[Records for processing]
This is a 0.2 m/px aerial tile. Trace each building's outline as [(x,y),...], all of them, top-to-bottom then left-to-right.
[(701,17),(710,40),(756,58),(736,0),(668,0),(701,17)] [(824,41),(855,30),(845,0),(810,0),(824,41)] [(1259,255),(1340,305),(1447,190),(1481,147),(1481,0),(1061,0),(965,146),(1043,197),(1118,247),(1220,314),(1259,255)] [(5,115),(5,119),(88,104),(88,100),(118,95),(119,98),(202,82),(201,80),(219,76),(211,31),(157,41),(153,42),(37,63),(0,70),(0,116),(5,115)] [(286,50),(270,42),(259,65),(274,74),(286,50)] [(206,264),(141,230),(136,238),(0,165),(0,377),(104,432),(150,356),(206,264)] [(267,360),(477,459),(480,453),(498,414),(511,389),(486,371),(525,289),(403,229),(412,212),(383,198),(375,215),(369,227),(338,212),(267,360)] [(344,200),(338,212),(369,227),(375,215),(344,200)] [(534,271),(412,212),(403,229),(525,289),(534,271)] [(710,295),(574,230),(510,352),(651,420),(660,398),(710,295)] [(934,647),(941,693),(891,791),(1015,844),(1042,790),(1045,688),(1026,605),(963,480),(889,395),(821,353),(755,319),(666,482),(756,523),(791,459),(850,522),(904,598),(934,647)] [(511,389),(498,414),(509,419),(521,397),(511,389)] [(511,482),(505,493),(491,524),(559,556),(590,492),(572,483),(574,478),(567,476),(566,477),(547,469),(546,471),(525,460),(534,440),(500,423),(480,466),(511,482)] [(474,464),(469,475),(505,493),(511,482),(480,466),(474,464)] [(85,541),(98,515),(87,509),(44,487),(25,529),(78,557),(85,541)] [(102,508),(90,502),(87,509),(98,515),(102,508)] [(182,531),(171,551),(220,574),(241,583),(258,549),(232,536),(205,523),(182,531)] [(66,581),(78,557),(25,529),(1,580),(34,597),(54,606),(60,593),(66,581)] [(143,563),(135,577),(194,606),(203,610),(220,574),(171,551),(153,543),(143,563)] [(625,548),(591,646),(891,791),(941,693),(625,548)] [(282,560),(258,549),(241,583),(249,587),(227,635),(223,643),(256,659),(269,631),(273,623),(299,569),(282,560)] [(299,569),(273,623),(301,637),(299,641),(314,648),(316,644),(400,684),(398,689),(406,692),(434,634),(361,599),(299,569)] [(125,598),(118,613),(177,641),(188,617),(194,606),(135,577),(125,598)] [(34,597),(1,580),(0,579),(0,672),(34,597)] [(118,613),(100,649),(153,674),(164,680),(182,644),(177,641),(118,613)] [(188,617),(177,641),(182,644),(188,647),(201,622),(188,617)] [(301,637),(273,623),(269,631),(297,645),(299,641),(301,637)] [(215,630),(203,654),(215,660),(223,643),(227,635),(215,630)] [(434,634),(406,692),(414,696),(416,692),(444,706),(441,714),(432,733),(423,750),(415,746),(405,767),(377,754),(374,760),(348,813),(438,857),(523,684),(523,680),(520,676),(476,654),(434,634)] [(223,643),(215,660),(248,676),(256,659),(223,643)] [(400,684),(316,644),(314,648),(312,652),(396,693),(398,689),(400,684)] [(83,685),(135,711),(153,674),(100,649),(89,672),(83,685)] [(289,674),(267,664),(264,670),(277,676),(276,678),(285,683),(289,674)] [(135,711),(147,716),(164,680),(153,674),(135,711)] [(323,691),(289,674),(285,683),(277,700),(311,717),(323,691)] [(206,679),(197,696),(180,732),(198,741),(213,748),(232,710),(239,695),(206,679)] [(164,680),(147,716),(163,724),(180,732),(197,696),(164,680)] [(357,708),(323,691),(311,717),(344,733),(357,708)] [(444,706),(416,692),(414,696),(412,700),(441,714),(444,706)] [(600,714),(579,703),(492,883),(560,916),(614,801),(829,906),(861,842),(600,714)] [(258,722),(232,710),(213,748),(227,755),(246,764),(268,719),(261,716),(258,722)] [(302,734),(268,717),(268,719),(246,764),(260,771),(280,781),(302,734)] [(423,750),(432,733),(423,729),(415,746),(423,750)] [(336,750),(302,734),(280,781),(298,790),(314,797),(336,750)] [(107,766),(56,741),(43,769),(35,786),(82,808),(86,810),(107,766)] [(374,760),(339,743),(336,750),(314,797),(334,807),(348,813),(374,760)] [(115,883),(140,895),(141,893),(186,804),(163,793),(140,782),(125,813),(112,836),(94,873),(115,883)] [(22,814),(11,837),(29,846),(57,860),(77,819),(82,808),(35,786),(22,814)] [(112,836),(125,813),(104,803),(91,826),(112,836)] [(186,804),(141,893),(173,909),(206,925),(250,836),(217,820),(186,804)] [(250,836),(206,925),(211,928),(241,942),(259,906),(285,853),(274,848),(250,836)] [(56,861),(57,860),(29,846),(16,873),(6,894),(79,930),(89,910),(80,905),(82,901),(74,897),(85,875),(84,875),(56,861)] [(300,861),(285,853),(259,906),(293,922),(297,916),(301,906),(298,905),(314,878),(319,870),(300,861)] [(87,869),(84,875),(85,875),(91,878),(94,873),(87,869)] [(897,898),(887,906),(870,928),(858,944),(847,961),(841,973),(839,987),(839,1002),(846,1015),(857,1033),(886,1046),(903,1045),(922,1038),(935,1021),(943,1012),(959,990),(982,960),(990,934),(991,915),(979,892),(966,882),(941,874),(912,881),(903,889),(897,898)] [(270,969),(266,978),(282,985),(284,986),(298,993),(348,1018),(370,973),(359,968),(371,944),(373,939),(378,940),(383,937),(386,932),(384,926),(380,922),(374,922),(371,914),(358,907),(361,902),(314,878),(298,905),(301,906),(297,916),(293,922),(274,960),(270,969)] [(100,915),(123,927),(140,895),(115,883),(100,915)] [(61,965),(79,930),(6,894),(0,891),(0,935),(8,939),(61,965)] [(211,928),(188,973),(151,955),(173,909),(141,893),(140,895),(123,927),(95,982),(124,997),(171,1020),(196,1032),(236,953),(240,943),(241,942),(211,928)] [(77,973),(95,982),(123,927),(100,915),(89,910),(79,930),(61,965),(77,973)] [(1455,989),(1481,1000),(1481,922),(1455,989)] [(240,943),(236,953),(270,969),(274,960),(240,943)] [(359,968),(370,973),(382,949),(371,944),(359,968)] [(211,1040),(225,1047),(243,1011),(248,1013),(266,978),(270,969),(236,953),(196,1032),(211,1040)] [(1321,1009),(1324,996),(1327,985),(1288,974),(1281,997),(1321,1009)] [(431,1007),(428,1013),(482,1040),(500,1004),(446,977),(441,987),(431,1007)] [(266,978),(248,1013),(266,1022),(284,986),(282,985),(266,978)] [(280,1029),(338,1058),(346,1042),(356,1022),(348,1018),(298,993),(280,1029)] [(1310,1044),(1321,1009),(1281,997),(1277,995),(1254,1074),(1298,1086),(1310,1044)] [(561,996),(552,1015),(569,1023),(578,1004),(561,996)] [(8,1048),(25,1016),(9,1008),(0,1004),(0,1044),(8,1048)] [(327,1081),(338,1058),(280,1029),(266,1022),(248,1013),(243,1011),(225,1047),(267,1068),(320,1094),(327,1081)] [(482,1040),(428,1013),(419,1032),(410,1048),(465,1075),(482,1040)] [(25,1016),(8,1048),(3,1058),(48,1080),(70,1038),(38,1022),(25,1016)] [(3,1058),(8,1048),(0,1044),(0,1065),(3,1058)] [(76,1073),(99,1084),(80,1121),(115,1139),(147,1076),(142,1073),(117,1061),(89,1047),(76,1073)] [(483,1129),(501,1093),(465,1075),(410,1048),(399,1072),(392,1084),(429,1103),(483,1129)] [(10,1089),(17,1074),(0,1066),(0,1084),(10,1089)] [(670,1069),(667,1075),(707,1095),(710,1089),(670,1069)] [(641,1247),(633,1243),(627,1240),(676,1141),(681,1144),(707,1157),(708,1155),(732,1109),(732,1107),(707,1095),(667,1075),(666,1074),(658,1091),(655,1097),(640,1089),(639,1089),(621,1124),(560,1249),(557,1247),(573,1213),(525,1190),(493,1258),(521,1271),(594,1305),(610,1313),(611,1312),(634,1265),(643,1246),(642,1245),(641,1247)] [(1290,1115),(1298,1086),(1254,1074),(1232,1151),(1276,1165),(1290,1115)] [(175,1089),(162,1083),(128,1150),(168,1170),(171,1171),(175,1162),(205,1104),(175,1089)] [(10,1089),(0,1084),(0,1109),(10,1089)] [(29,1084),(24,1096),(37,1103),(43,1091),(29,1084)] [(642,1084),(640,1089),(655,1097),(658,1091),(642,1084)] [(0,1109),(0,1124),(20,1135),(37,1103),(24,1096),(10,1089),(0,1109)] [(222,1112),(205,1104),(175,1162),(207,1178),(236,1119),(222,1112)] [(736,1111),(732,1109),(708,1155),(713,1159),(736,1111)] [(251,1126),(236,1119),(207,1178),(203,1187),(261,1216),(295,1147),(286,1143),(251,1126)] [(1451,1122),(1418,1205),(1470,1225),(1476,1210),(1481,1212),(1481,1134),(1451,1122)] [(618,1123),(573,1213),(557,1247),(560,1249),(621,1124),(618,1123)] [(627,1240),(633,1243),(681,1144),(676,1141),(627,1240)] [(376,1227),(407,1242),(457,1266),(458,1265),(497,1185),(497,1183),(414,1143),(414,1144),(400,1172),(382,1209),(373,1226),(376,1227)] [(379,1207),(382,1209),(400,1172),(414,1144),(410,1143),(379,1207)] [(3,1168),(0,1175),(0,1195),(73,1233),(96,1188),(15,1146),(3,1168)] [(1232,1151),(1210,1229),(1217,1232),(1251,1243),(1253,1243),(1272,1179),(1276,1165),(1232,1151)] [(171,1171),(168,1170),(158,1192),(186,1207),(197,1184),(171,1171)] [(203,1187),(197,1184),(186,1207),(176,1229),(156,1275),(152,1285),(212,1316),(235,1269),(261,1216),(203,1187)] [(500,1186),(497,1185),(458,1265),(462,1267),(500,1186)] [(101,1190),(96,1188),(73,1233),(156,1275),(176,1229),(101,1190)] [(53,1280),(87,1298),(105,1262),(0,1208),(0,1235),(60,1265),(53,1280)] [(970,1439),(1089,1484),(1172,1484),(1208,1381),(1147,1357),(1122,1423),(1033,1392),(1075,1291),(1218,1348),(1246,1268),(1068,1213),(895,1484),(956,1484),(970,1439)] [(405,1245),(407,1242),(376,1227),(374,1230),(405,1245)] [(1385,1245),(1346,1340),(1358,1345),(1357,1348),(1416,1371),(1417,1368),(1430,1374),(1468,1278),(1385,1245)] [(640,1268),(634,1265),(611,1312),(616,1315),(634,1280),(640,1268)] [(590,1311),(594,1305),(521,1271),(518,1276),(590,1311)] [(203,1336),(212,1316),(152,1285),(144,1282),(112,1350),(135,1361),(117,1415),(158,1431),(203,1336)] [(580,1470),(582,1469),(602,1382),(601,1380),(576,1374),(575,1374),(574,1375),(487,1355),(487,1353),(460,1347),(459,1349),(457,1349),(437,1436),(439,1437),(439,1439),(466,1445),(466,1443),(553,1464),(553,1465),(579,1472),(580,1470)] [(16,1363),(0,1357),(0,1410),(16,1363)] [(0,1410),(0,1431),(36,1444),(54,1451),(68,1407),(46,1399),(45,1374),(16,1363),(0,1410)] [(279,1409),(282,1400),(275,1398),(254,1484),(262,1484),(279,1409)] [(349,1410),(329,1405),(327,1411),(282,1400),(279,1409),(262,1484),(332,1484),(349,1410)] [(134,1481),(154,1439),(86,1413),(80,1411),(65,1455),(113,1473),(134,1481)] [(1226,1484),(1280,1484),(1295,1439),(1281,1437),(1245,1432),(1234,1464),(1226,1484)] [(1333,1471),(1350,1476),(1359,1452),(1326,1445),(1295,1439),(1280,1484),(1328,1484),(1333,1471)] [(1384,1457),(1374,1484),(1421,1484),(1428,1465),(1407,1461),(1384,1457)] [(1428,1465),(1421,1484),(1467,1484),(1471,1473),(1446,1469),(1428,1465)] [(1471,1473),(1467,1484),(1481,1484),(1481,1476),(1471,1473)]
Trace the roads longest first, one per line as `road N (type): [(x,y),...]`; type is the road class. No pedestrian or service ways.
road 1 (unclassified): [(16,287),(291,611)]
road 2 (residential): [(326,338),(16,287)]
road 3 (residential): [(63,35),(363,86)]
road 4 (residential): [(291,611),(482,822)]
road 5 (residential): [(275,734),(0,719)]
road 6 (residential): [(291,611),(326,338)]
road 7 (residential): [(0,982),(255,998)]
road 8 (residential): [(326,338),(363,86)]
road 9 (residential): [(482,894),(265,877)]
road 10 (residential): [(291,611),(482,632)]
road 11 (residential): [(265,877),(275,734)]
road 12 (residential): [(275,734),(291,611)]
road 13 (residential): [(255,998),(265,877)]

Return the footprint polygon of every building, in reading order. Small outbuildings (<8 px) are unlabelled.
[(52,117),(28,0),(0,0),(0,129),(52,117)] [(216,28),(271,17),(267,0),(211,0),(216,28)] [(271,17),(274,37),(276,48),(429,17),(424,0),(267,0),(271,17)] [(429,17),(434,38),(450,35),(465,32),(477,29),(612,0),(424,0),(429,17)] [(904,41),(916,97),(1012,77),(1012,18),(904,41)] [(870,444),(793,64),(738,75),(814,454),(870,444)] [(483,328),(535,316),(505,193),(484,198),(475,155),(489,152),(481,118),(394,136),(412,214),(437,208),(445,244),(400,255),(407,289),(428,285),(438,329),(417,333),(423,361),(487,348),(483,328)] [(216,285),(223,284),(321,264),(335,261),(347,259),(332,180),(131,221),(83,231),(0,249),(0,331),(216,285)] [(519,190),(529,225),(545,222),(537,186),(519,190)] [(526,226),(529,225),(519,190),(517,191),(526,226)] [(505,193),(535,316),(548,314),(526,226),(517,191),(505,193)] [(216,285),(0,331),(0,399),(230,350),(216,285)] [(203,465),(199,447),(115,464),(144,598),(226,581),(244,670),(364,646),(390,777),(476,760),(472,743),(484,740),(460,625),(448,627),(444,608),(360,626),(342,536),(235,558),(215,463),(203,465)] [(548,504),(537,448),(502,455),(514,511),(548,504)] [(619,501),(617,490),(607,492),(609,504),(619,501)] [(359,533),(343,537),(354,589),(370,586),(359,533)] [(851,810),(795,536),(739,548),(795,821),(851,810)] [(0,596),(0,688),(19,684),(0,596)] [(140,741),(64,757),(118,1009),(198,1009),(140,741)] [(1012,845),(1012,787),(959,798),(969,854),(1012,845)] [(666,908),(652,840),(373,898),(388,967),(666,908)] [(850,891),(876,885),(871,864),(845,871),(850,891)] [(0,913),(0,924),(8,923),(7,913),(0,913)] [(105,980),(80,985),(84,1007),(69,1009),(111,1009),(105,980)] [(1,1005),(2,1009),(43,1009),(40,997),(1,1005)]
[/Records for processing]
Exercise description
Which lines of the listing above hold the word "Trace"? Copy each of them.

Answer section
This is a 0.2 m/px aerial tile. Trace each building's outline as [(x,y),...], all of them, top-to-bottom then left-to-right.
Trace the roads longest first, one per line as `road N (type): [(x,y),...]`; type is the road class. No pedestrian or service ways.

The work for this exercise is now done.